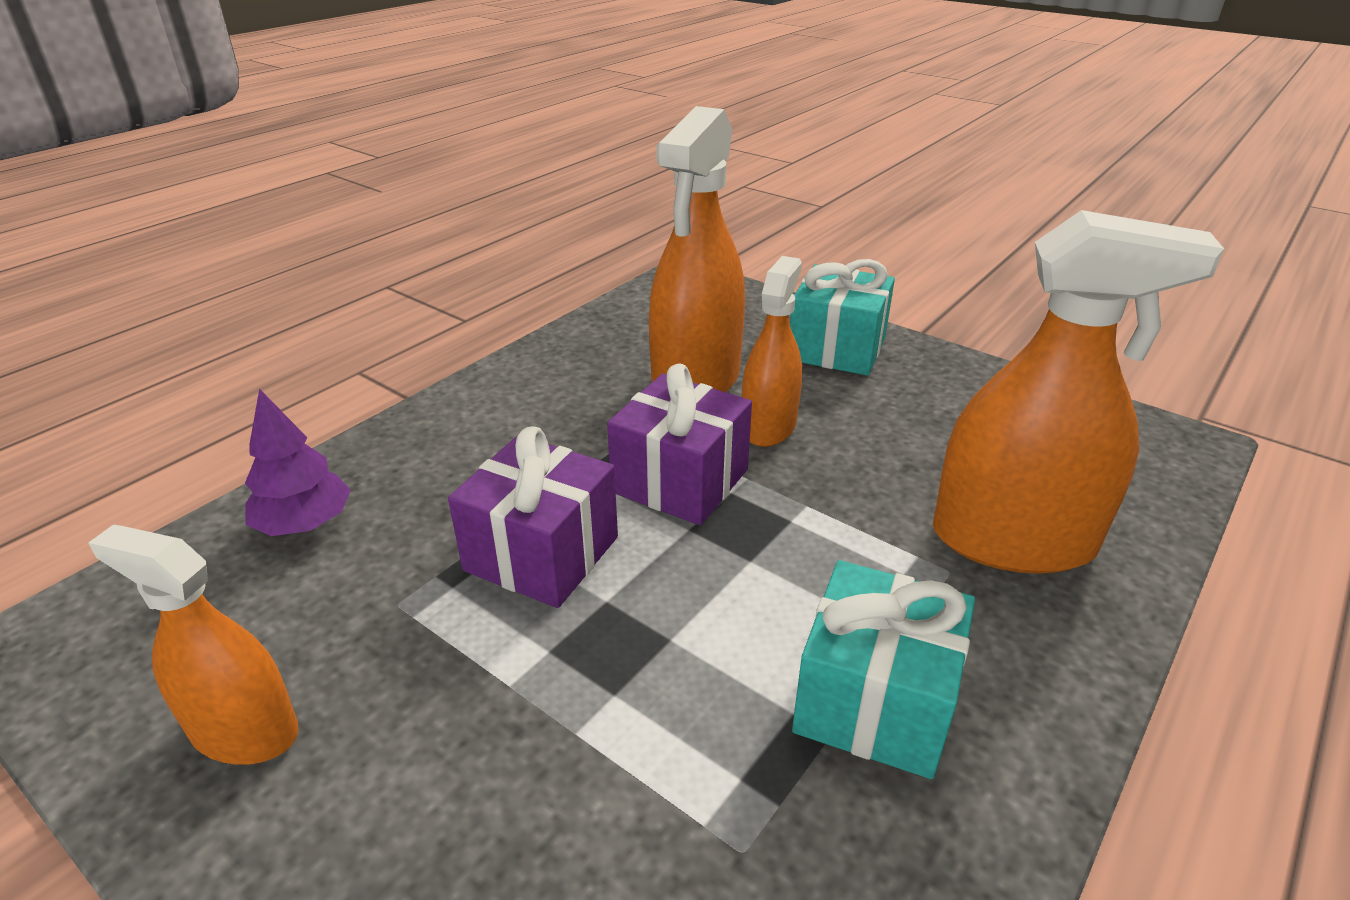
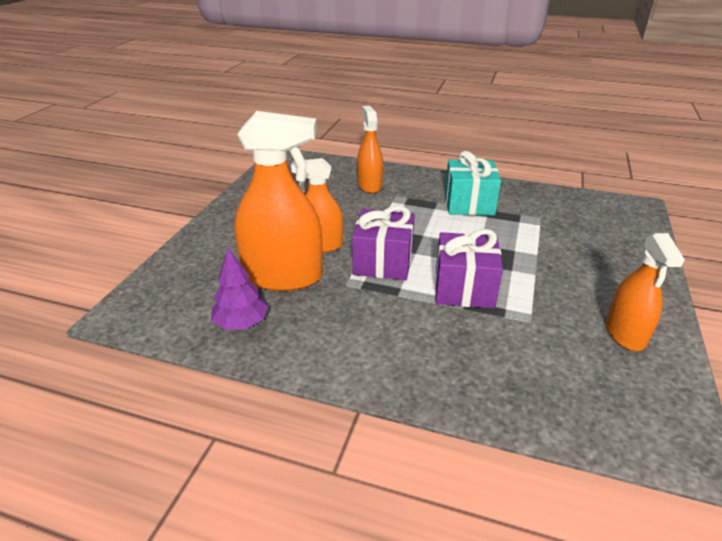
camera: 110 degrees left, 0 degrees up
(305, 524) = (516, 386): purple tree -> purple tree (241, 323)
(836, 349) = (227, 235): turquoise gift -> none
(1012, 540) = (369, 185): orange spray bottle -> orange spray bottle, size x0.61

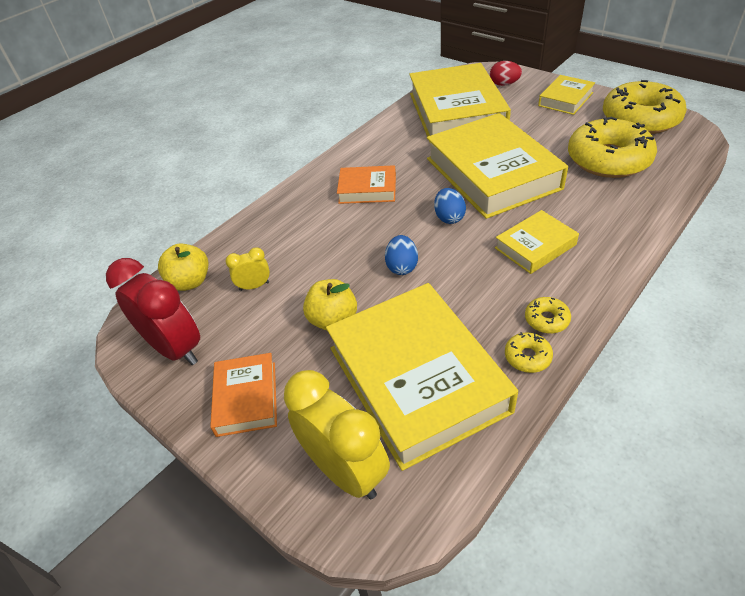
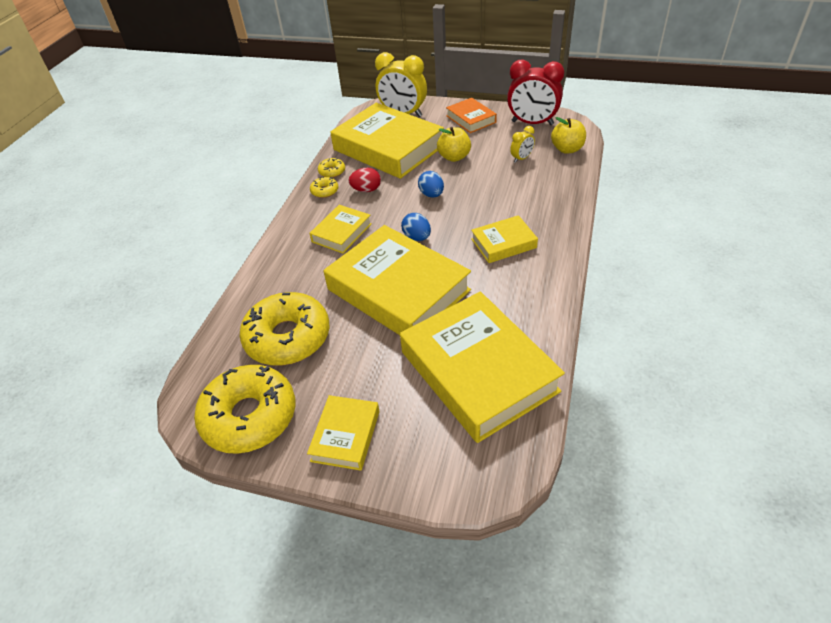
camera: 155 degrees right, 0 degrees up
(367, 189) = (503, 243): orange book -> yellow book
(504, 84) = (440, 451): red egg -> red egg (366, 190)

* **PROBLEM REQUIREMENTS**
Please reproduce, word for word, only the lines from the line that holds "(305, 524) = (516, 386): purple" through the final line of the entries above, omitting any pictures.

* **ANSWER FOR THE TASK**
(305, 524) = (516, 386): purple tree -> purple tree (241, 323)
(836, 349) = (227, 235): turquoise gift -> none
(1012, 540) = (369, 185): orange spray bottle -> orange spray bottle, size x0.61

camera: 155 degrees right, 0 degrees up
(367, 189) = (503, 243): orange book -> yellow book
(504, 84) = (440, 451): red egg -> red egg (366, 190)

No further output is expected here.